▶ [What the exercise asks]: Report all lines below with the word "round".

[[ Records shown open ]]

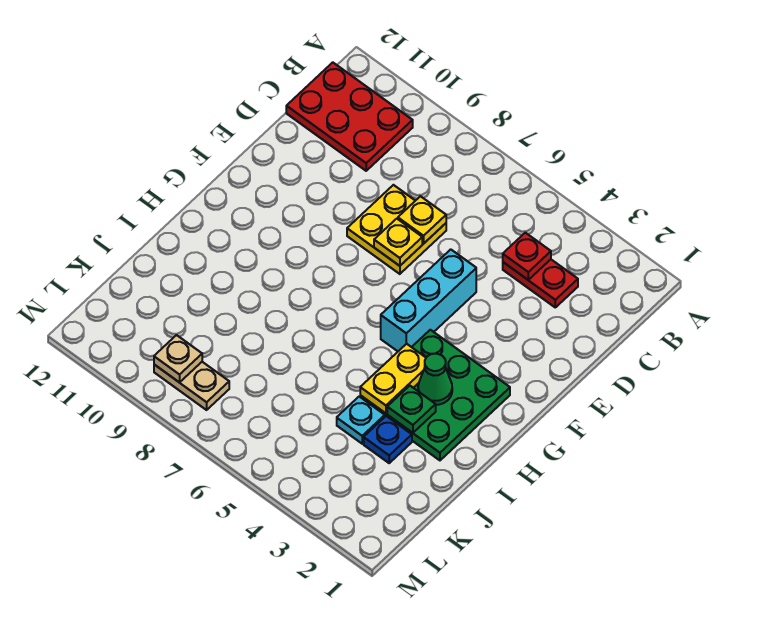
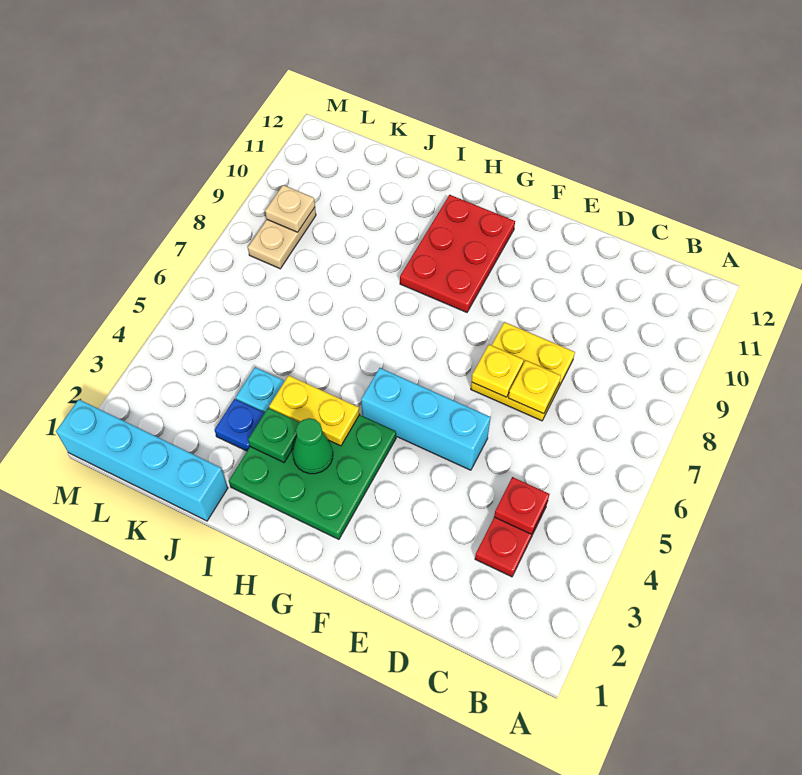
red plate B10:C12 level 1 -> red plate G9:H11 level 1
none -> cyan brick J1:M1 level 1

[[ Records shown closed ]]
[[ Records shown open ]]

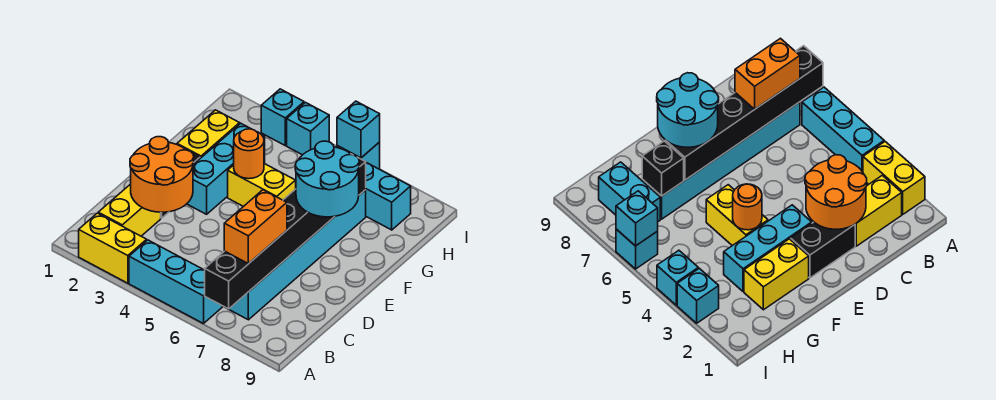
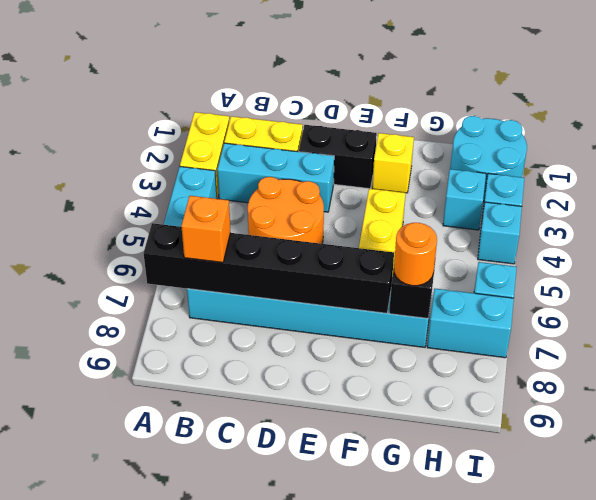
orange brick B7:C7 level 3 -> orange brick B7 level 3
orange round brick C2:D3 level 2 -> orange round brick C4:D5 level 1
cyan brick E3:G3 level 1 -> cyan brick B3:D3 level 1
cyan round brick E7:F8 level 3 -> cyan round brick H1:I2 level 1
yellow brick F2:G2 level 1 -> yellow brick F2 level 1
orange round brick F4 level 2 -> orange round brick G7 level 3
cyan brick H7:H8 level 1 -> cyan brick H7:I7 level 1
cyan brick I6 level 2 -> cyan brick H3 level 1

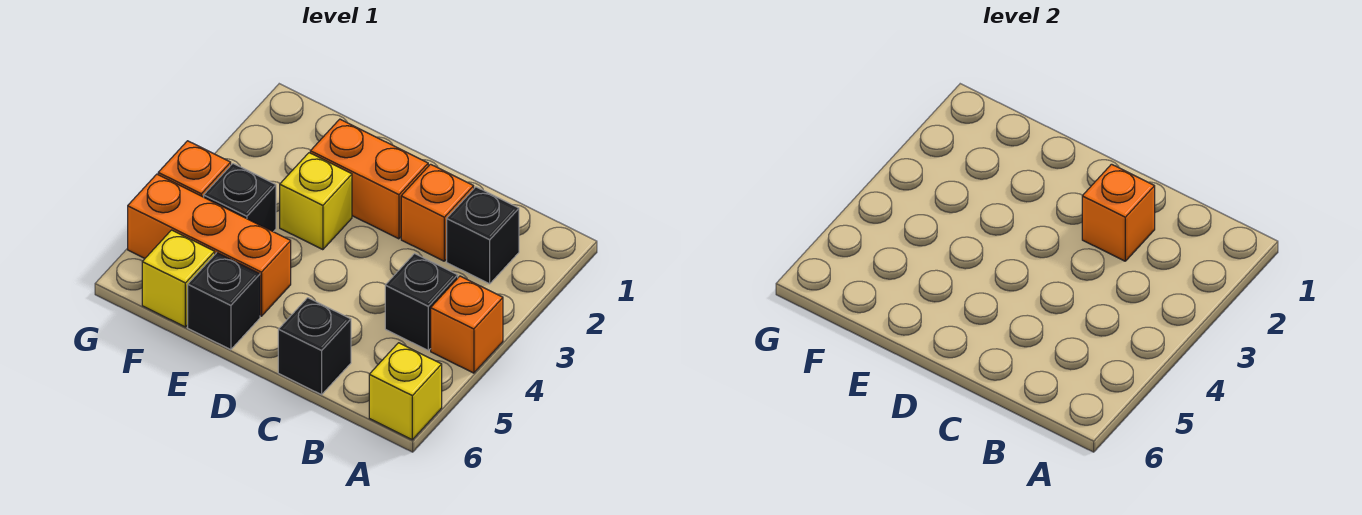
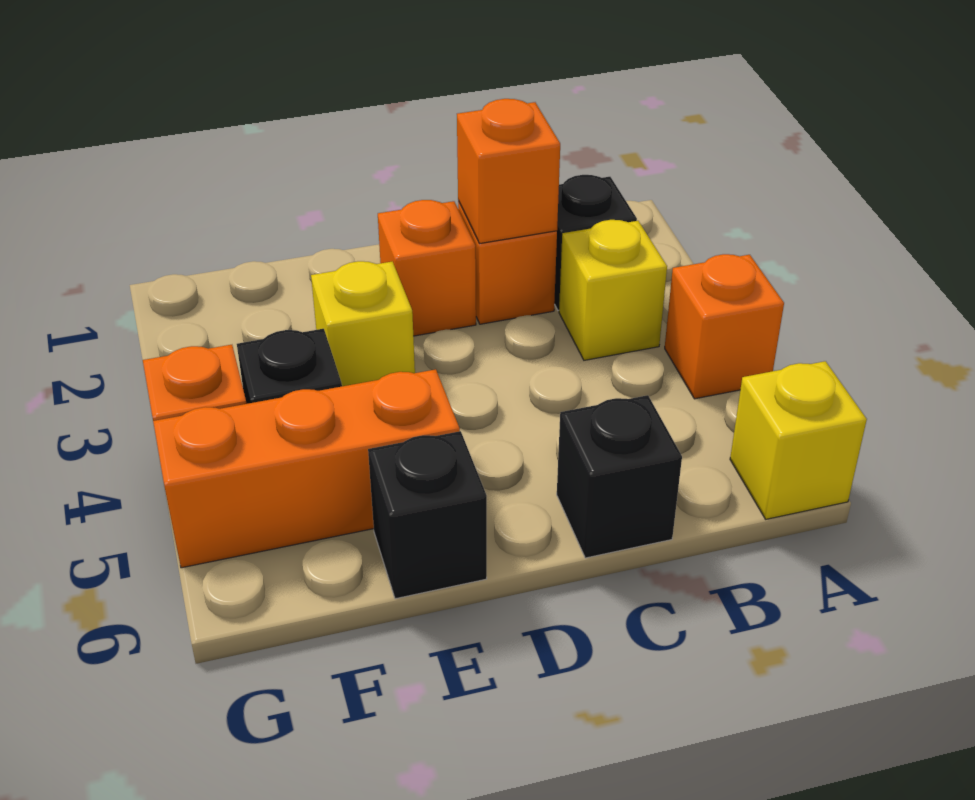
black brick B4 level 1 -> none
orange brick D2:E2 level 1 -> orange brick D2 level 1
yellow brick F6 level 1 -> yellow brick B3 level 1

[[ Records shown closed ]]

▶ [Solution to the problem]:
orange round brick C2:D3 level 2 -> orange round brick C4:D5 level 1
cyan round brick E7:F8 level 3 -> cyan round brick H1:I2 level 1
orange round brick F4 level 2 -> orange round brick G7 level 3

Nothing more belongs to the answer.